◆ Task details
Look over the entries below. Report how many lines hold the word "minus", and only that.

-------

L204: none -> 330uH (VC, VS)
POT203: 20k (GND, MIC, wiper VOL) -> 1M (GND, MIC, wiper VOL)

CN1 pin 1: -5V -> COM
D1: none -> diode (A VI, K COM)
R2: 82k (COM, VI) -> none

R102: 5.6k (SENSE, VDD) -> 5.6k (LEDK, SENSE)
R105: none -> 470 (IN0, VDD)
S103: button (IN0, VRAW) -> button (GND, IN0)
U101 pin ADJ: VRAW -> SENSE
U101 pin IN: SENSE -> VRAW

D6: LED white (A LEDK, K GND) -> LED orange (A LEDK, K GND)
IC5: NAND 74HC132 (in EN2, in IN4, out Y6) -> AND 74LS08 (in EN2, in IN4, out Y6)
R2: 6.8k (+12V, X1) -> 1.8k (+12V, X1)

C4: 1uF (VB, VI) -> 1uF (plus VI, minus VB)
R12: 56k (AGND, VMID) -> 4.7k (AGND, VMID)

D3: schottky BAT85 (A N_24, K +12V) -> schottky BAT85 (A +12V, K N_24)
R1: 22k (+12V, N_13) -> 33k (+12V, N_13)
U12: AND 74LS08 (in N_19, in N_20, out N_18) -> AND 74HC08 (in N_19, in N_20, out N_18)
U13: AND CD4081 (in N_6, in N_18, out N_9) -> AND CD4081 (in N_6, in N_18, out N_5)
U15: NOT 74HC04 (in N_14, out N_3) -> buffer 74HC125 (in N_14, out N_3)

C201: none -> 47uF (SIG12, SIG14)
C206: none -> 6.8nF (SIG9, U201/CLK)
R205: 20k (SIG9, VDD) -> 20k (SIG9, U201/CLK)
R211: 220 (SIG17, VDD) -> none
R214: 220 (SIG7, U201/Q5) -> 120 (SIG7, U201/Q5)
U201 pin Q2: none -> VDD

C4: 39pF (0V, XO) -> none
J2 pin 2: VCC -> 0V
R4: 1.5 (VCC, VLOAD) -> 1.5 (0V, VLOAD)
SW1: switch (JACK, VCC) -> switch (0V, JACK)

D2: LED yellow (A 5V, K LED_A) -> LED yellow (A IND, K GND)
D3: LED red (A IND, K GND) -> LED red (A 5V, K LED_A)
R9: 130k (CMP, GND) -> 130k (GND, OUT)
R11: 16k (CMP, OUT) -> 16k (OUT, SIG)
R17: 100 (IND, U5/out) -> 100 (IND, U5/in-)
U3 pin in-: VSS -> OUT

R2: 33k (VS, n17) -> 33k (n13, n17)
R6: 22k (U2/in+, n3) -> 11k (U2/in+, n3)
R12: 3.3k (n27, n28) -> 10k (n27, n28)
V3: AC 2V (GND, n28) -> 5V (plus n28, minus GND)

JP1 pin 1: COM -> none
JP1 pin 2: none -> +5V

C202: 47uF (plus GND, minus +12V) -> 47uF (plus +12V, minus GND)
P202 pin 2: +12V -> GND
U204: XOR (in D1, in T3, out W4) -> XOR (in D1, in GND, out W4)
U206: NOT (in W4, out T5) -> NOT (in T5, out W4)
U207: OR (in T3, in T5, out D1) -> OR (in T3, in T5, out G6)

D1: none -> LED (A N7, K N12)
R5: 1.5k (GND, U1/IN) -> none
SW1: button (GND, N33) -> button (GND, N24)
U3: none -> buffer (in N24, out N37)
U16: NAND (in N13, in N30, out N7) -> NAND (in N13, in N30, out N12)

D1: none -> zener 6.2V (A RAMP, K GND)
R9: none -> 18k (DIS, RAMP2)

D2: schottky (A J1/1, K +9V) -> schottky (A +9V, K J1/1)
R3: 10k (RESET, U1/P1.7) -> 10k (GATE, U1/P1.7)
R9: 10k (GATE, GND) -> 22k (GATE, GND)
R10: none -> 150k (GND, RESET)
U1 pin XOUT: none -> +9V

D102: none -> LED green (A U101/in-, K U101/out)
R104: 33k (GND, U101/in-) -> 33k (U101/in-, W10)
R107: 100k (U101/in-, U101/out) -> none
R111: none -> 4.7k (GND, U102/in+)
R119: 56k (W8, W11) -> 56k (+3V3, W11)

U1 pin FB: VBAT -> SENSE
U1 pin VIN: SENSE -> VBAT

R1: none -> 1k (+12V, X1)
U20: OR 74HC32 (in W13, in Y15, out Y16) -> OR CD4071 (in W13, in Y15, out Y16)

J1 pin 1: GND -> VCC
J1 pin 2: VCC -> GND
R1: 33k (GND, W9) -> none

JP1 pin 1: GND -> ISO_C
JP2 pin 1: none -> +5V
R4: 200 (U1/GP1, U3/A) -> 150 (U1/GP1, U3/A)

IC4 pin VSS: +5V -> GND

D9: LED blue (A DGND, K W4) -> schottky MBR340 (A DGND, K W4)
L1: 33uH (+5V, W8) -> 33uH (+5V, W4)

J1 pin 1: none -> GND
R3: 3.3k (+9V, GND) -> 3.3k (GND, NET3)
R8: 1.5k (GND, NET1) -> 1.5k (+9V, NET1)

-------

◆ Answer to this task
3